**Description of the task**
The whole listing needs retyping exactly; keep the pictures out of it.
*** Opening Data excerpts ***
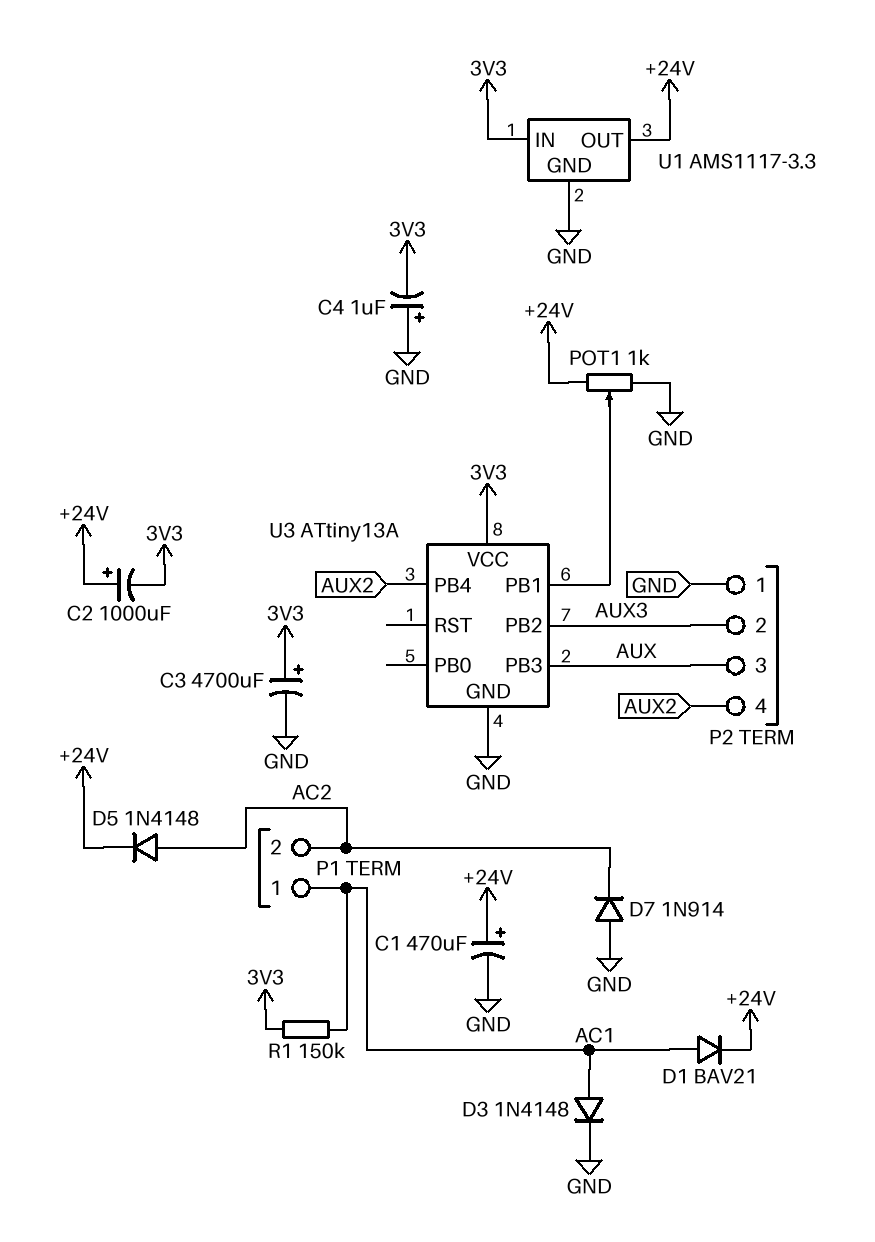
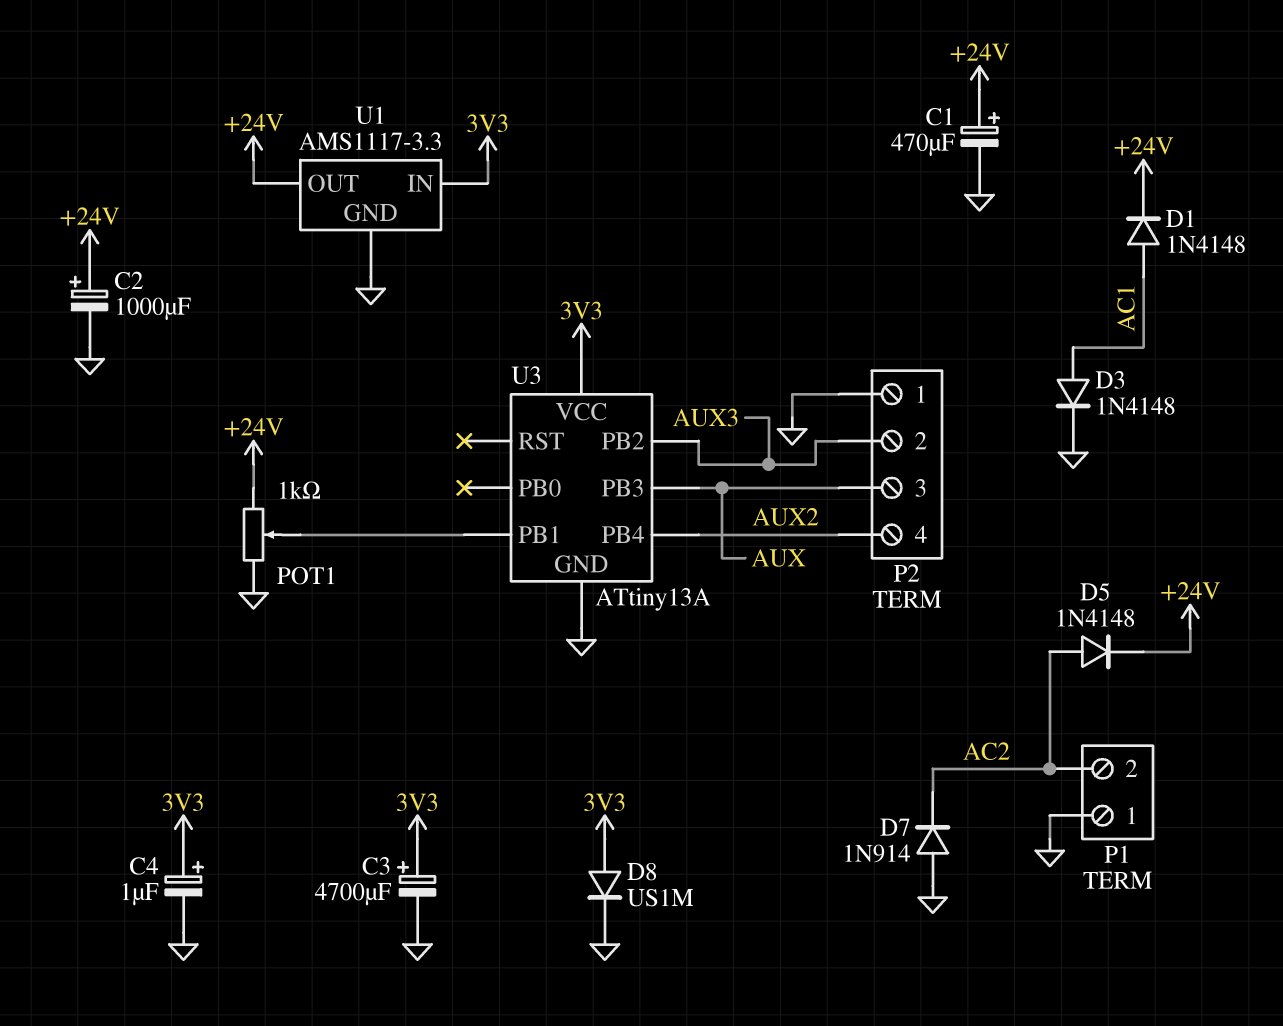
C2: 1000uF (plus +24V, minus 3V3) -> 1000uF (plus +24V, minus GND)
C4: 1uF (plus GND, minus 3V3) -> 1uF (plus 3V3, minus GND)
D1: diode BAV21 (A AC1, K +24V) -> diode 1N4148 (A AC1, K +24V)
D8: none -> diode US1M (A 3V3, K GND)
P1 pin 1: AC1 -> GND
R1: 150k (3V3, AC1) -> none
*** Closing Data excerpts ***
**Written answer**
C2: 1000uF (plus +24V, minus 3V3) -> 1000uF (plus +24V, minus GND)
C4: 1uF (plus GND, minus 3V3) -> 1uF (plus 3V3, minus GND)
D1: diode BAV21 (A AC1, K +24V) -> diode 1N4148 (A AC1, K +24V)
D8: none -> diode US1M (A 3V3, K GND)
P1 pin 1: AC1 -> GND
R1: 150k (3V3, AC1) -> none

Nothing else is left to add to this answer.